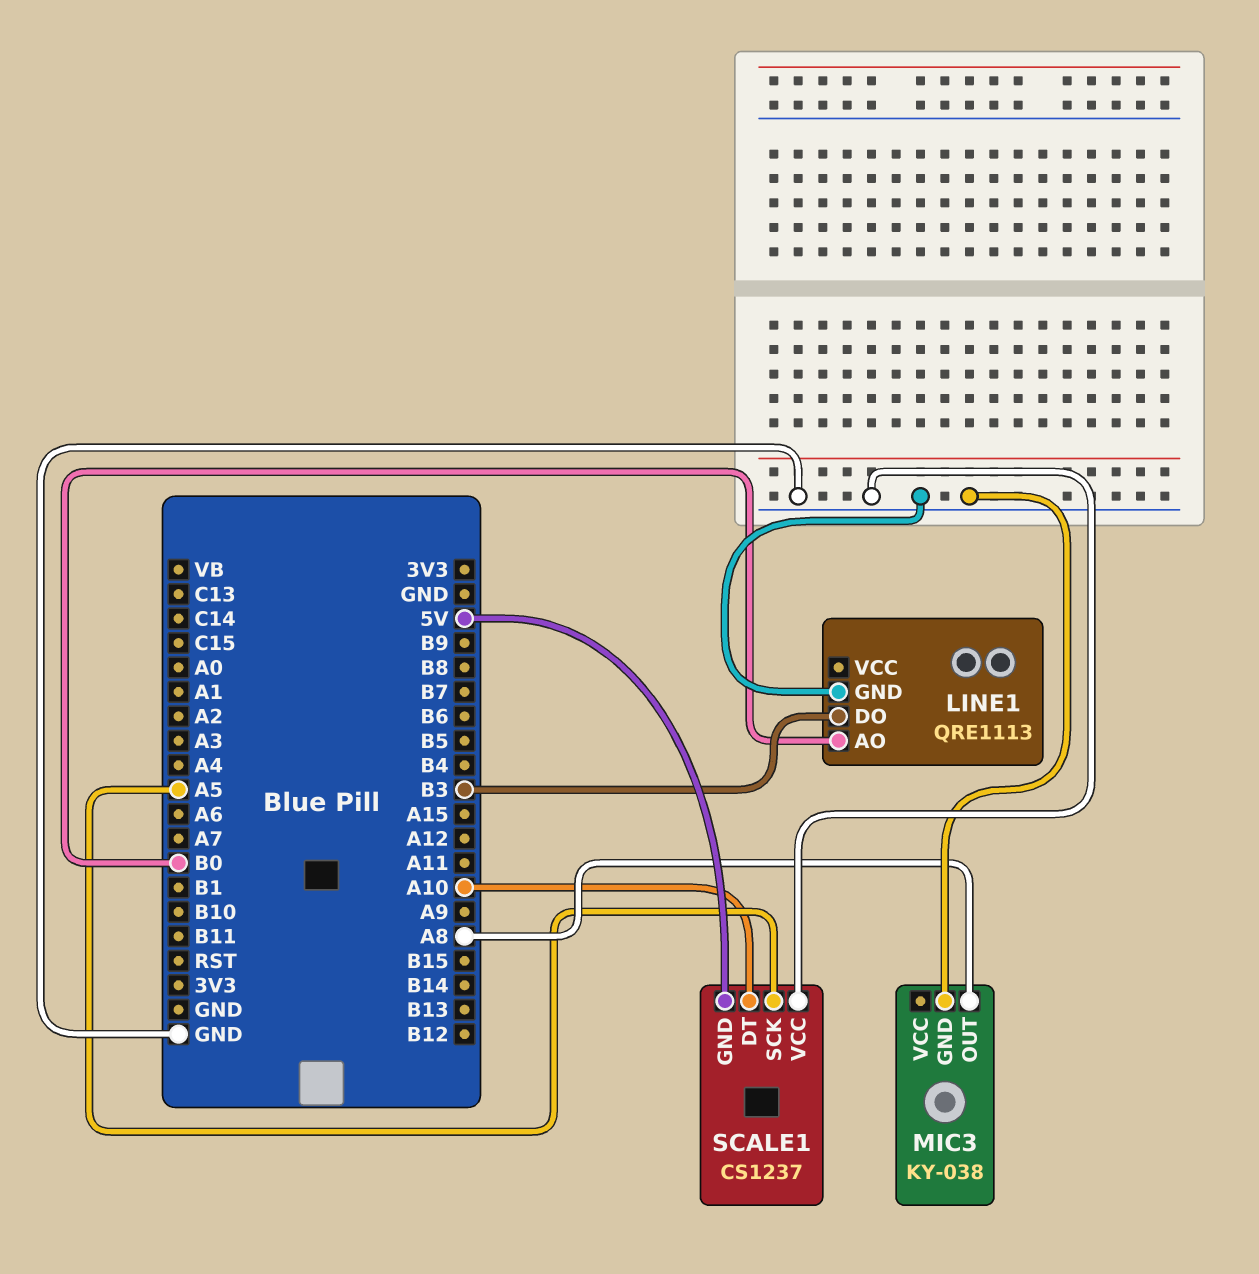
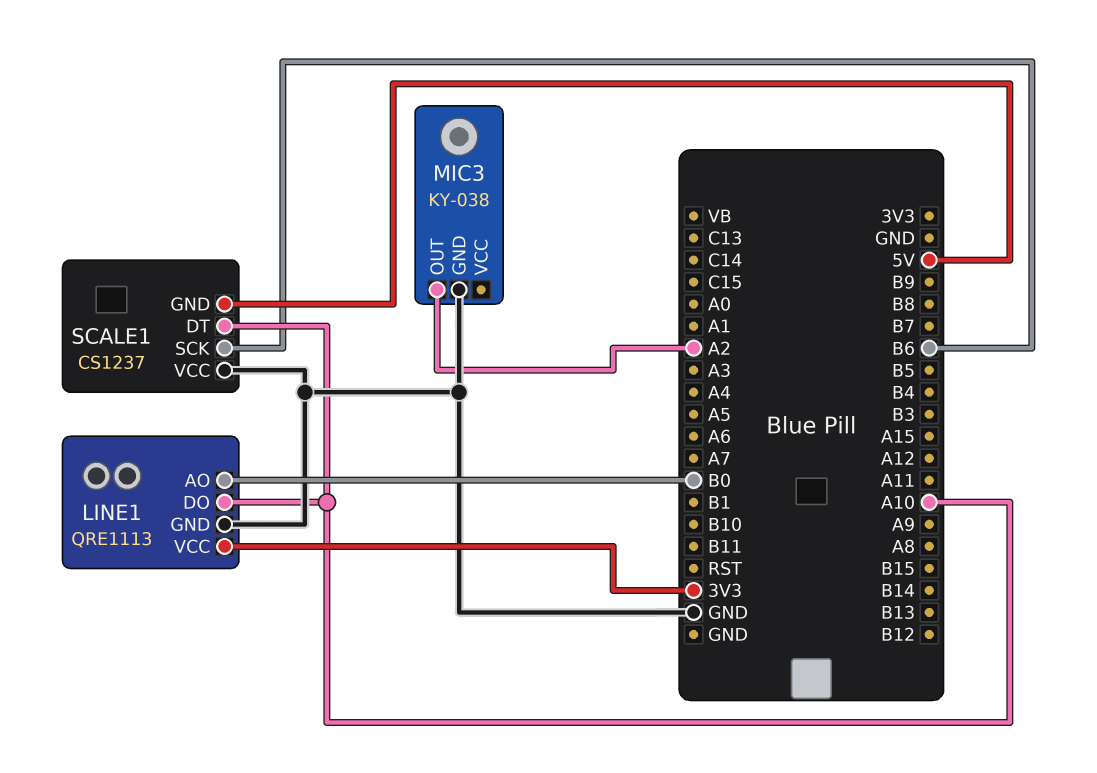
LINE1 pin DO: B3 -> A10
LINE1 pin VCC: none -> 3V3
MIC3 pin OUT: A8 -> A2
SCALE1 pin SCK: A5 -> B6

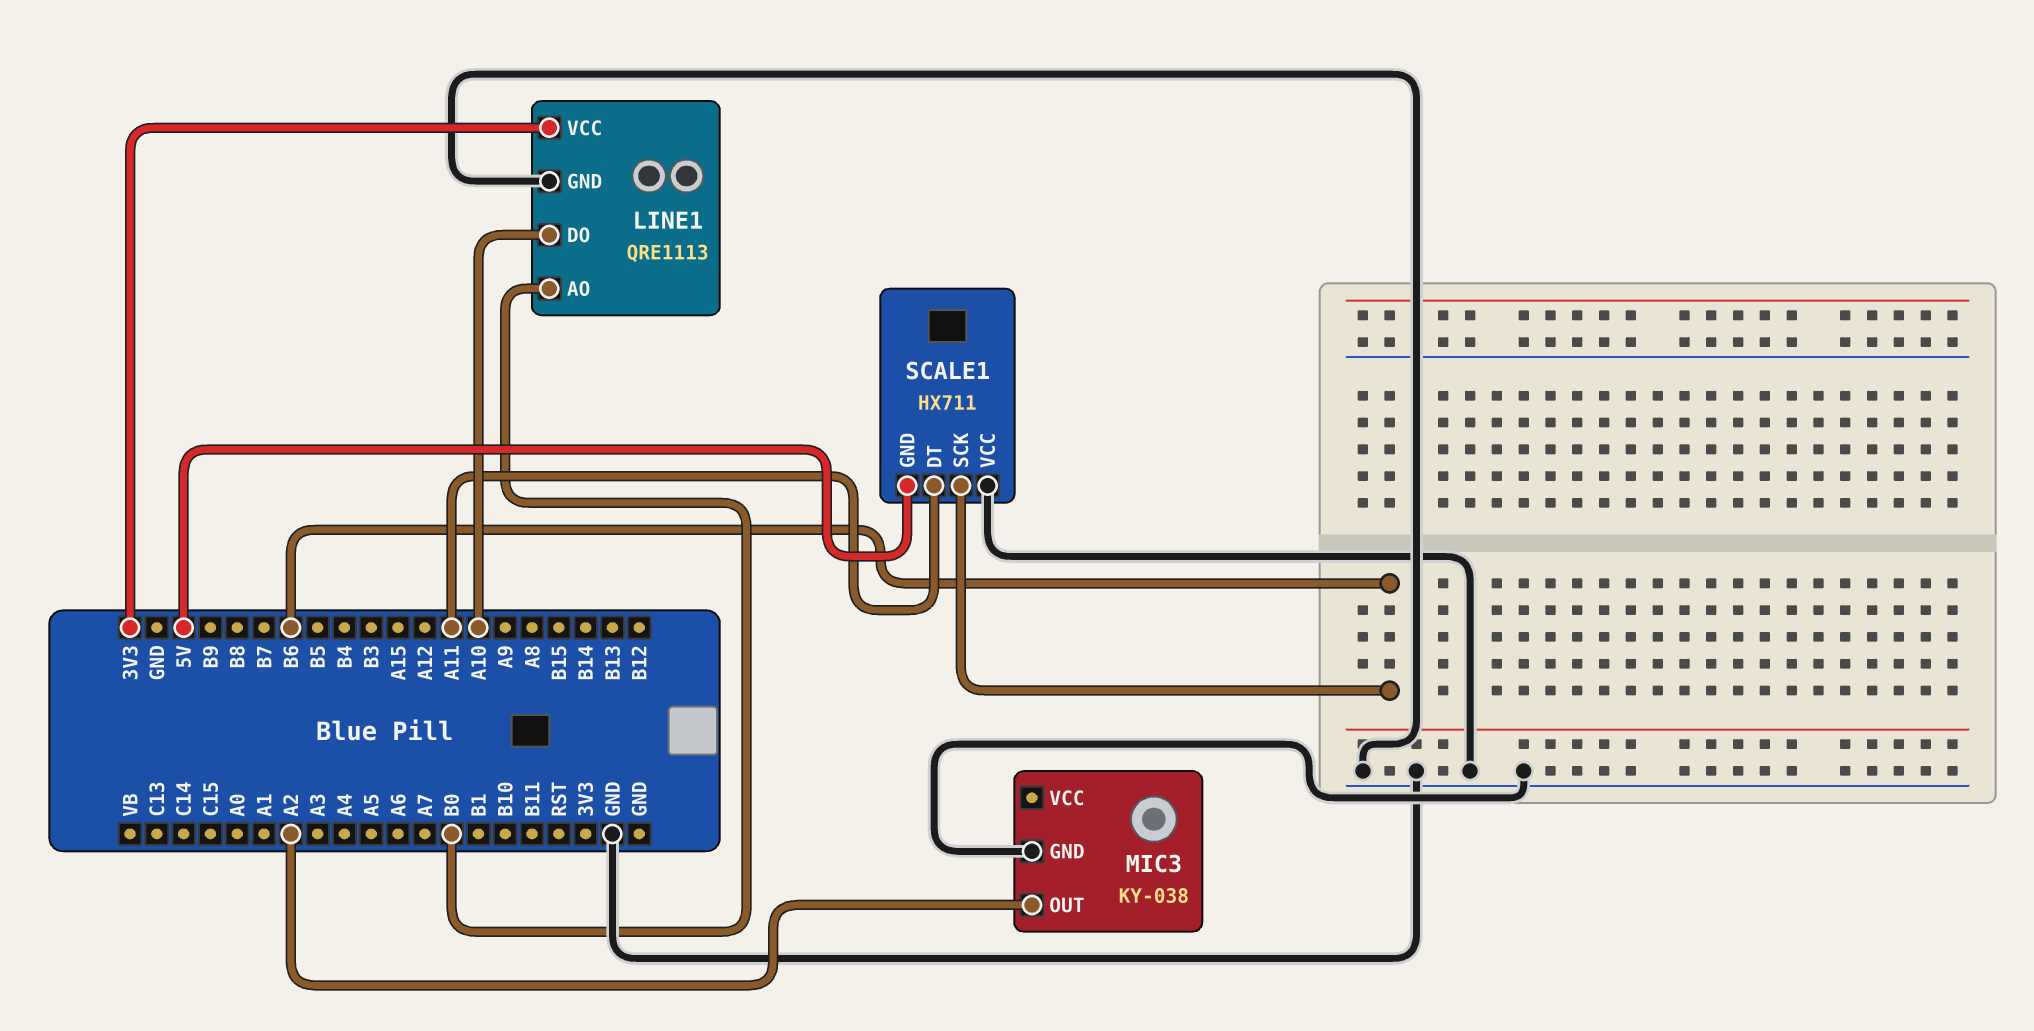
SCALE1: CS1237 -> HX711
SCALE1 pin DT: A10 -> A11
============
• [What to do] Write out the records above once more, word for word, with no pictures.

• [Reply]
LINE1 pin DO: B3 -> A10
LINE1 pin VCC: none -> 3V3
MIC3 pin OUT: A8 -> A2
SCALE1 pin SCK: A5 -> B6

SCALE1: CS1237 -> HX711
SCALE1 pin DT: A10 -> A11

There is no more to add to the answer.